Everything in the entries below except the pictures must be returned exactly.
[GIVEN DATA]
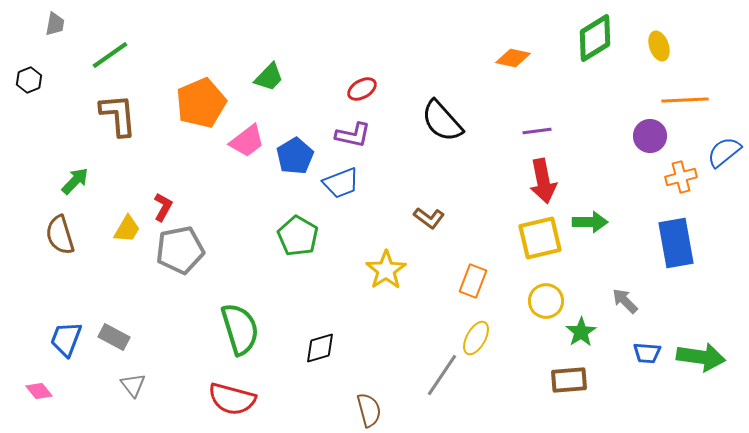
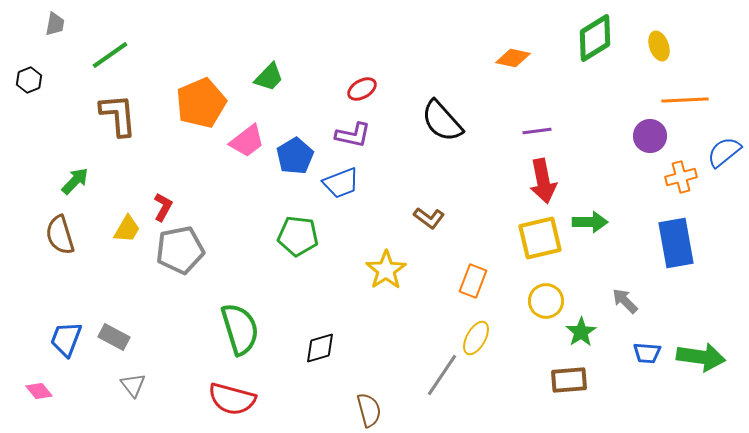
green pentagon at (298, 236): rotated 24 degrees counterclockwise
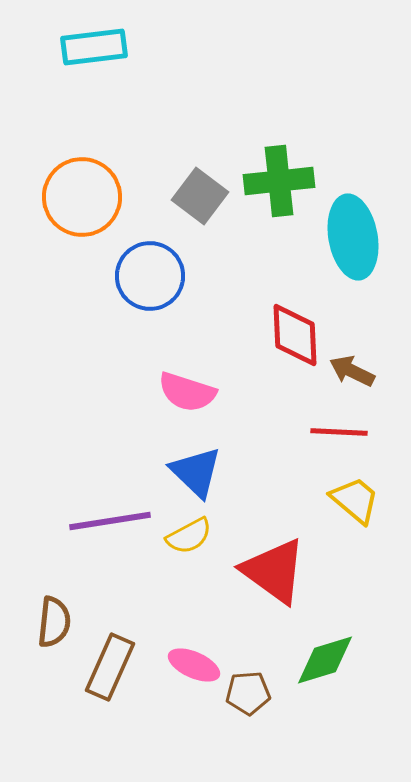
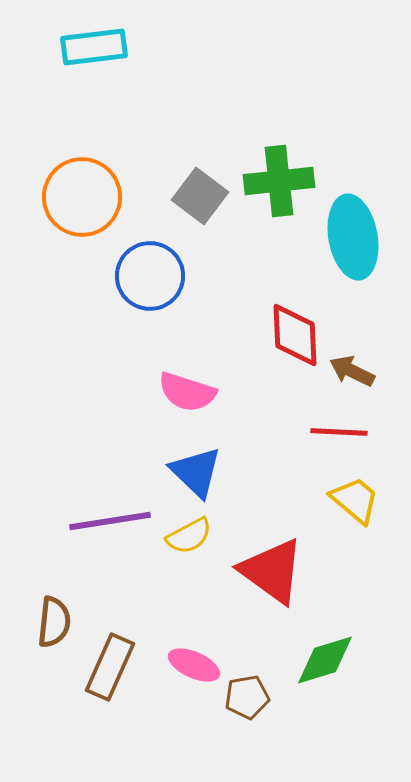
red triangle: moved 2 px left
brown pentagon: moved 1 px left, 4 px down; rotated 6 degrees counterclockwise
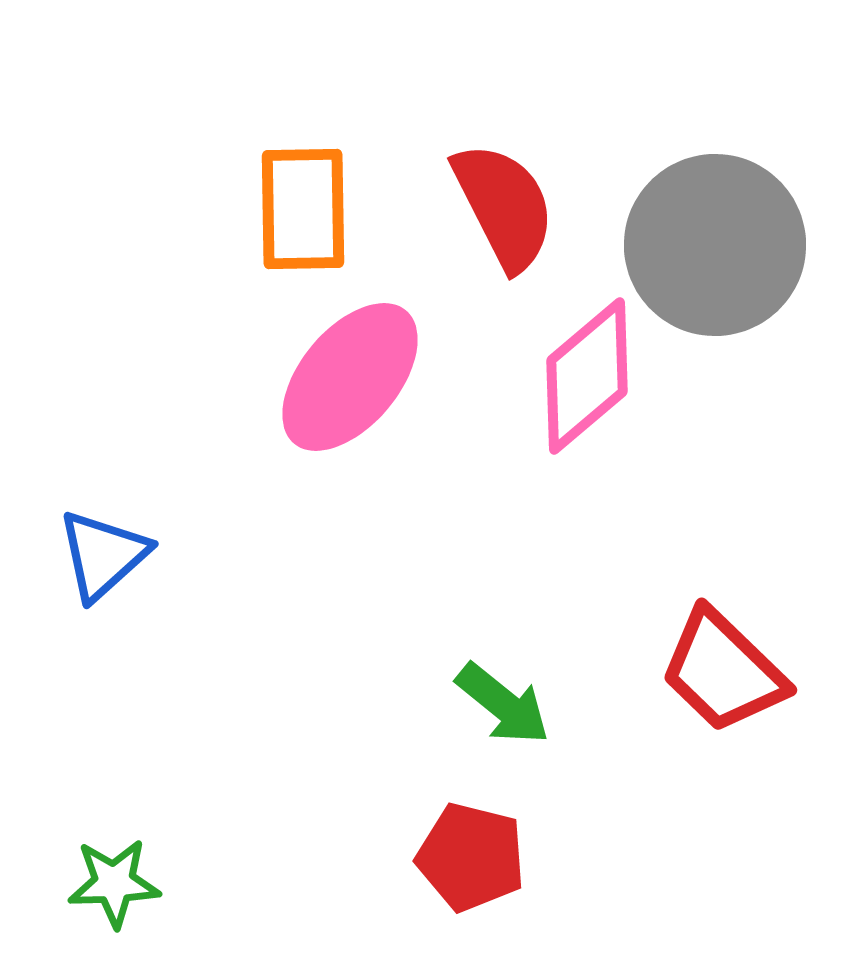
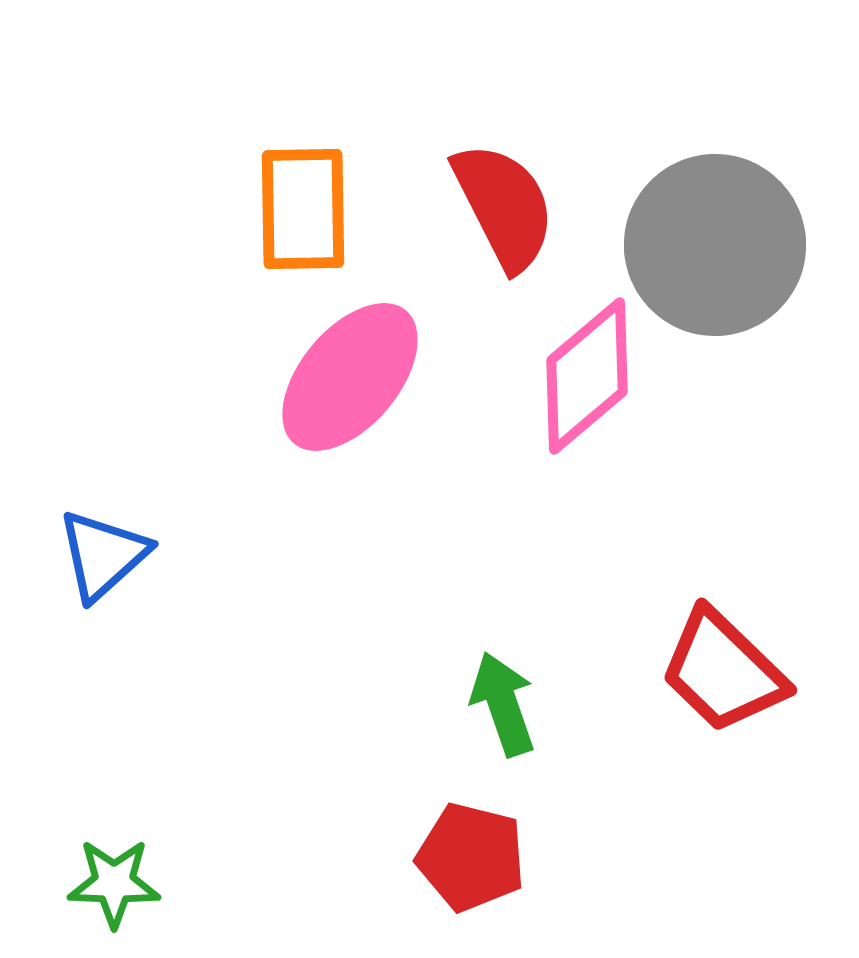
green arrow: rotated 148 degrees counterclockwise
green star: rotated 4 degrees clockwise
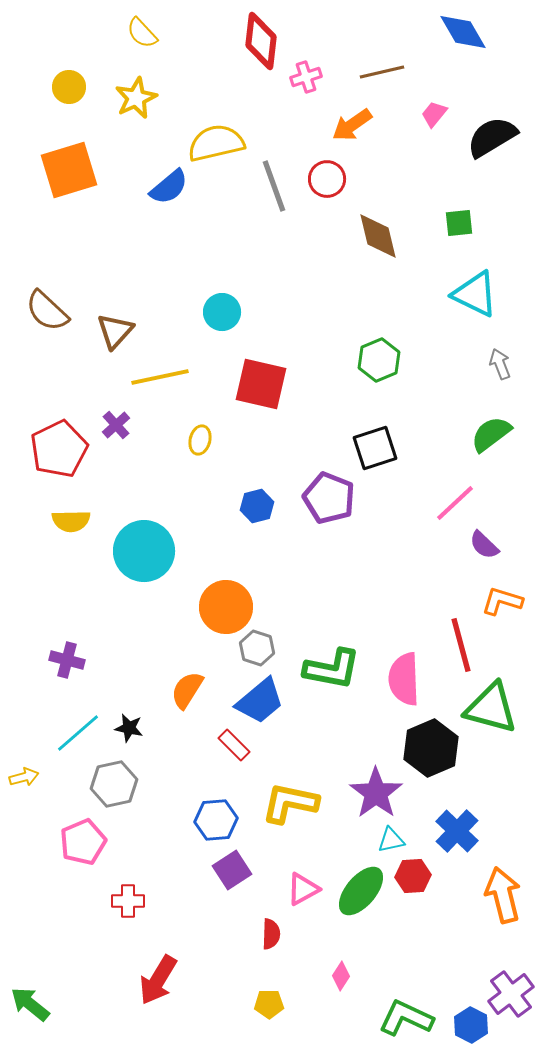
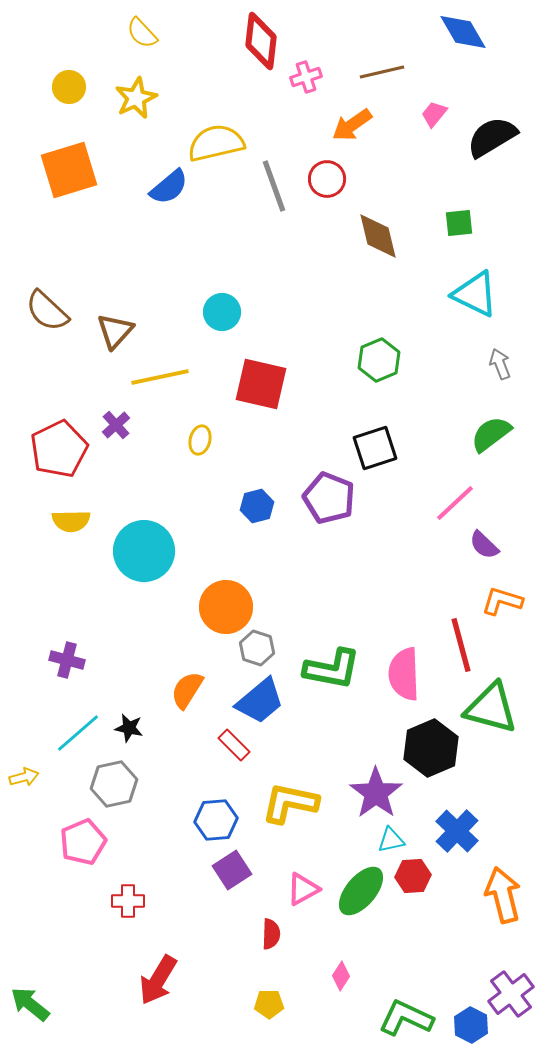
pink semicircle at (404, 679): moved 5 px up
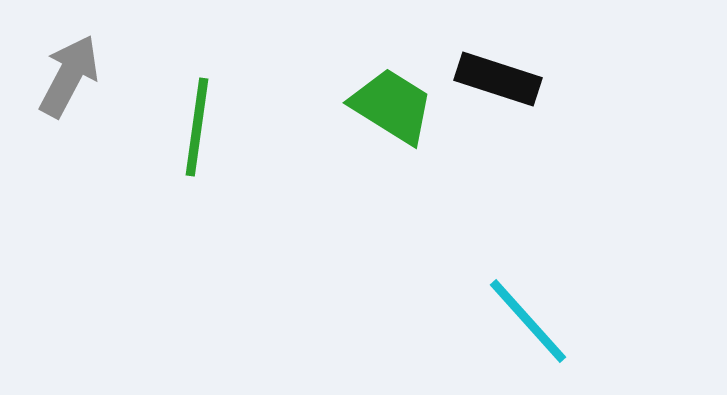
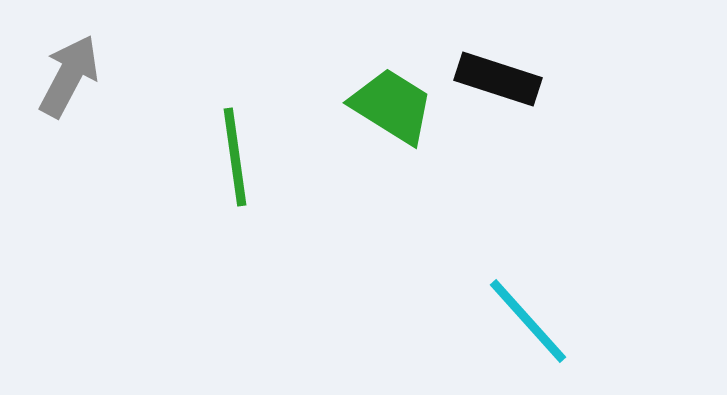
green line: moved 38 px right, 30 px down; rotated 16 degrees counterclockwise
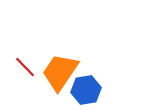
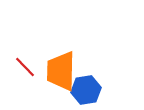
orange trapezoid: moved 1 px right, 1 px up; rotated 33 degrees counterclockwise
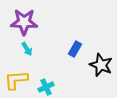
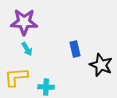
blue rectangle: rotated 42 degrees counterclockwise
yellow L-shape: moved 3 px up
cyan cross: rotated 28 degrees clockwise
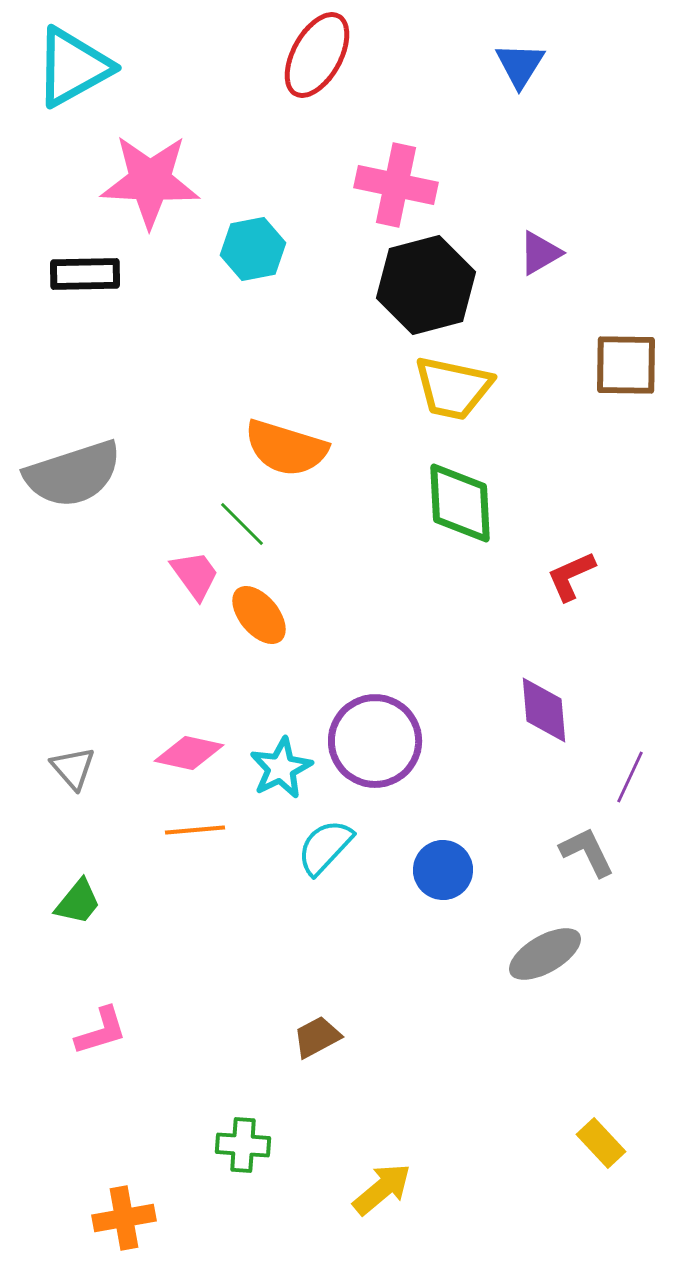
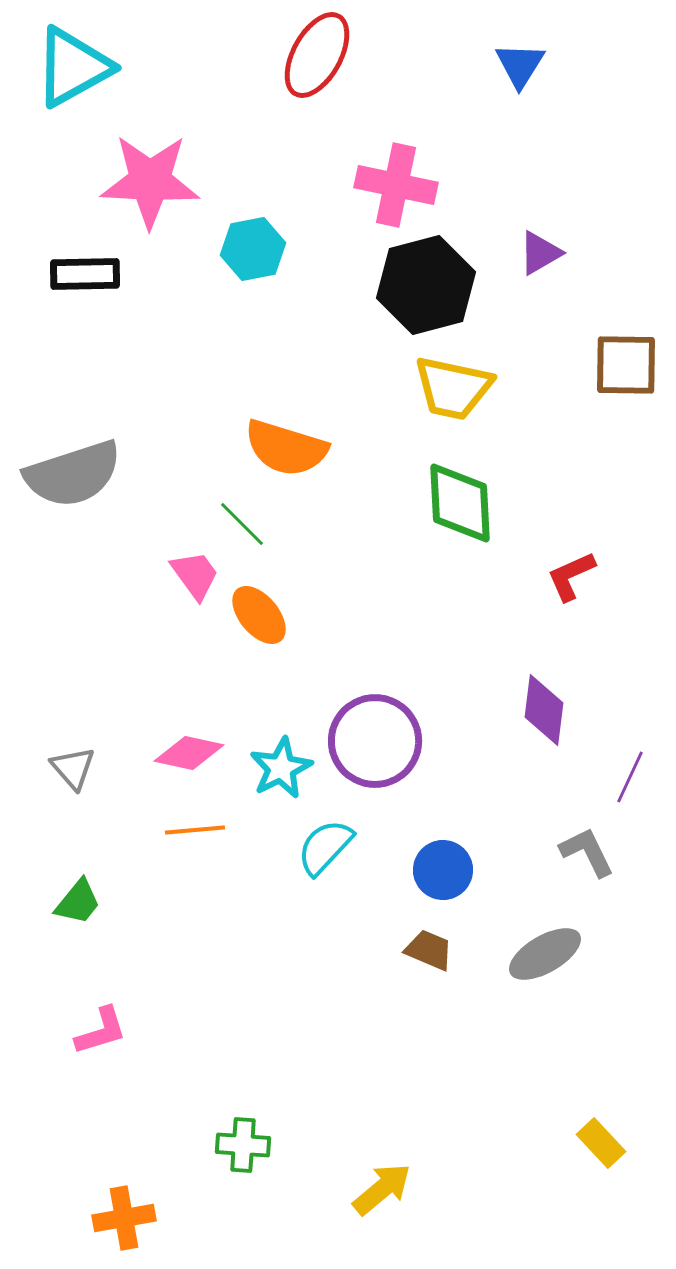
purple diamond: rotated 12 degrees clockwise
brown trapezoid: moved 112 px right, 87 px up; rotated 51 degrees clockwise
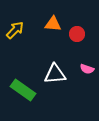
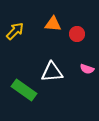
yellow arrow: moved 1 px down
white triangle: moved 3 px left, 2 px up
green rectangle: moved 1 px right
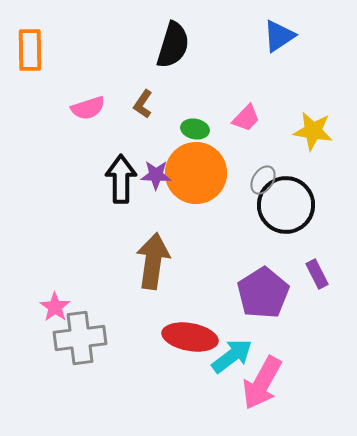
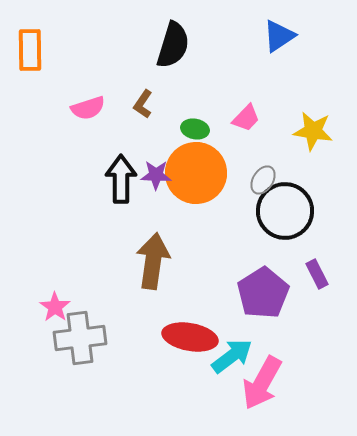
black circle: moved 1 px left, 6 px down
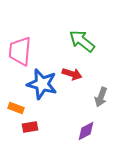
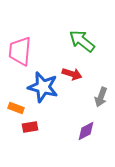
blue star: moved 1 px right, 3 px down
[/GIVEN DATA]
SOLUTION FOR THIS EXERCISE
green pentagon at (298, 236): rotated 24 degrees counterclockwise
red triangle: moved 2 px left
brown pentagon: moved 1 px left, 4 px down; rotated 6 degrees counterclockwise
green arrow: rotated 148 degrees counterclockwise
green star: rotated 4 degrees clockwise
pink semicircle at (404, 679): moved 5 px up
green line: moved 38 px right, 30 px down; rotated 16 degrees counterclockwise
orange trapezoid: moved 1 px right, 1 px up; rotated 33 degrees counterclockwise
blue rectangle: rotated 42 degrees counterclockwise
yellow L-shape: moved 3 px up
cyan cross: rotated 28 degrees clockwise
purple diamond: rotated 12 degrees clockwise
brown trapezoid: moved 112 px right, 87 px up; rotated 51 degrees clockwise
yellow arrow: moved 1 px down
white triangle: moved 3 px left, 2 px up
green rectangle: moved 1 px right
black circle: moved 1 px left, 6 px down
blue star: moved 1 px right, 3 px down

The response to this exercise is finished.